§ Task statement
In the entries below, find the line with "RELAY2 pin IN1: SDA -> 9" and the line with "TEMP pin OUT: A4 -> A0". Print those two and everything between them exactly, and nothing else.

§ Record extracts
***

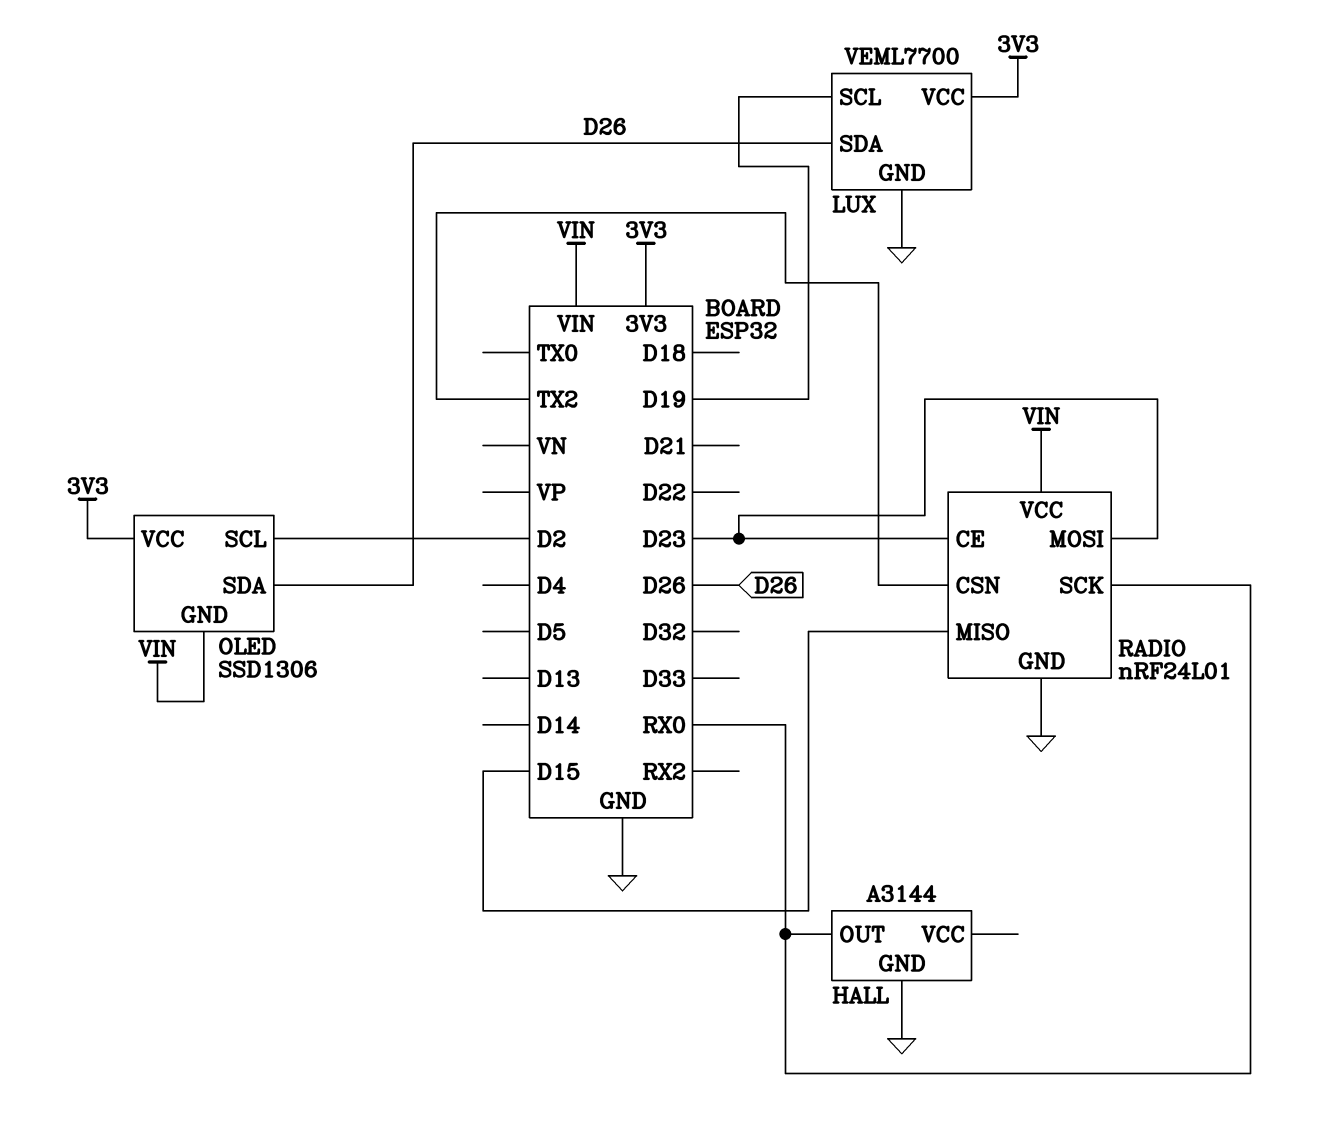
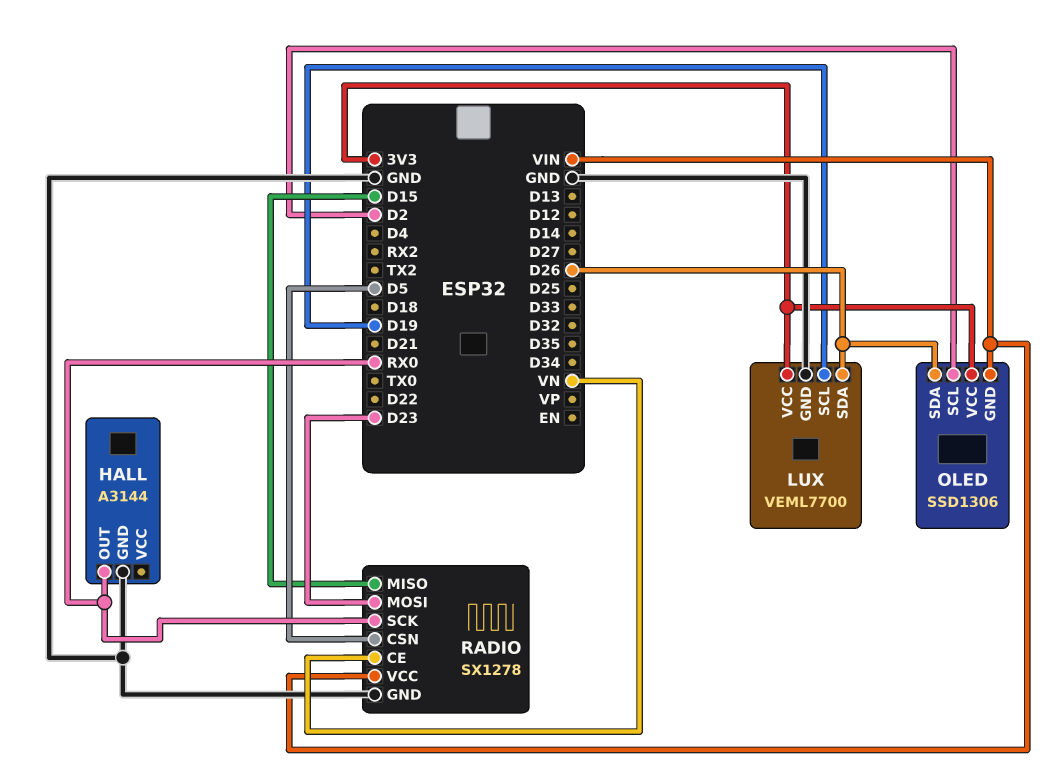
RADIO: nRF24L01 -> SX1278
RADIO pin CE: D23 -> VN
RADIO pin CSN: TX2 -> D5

***

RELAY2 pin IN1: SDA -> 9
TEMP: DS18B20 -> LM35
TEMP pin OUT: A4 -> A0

***

§ Result
RELAY2 pin IN1: SDA -> 9
TEMP: DS18B20 -> LM35
TEMP pin OUT: A4 -> A0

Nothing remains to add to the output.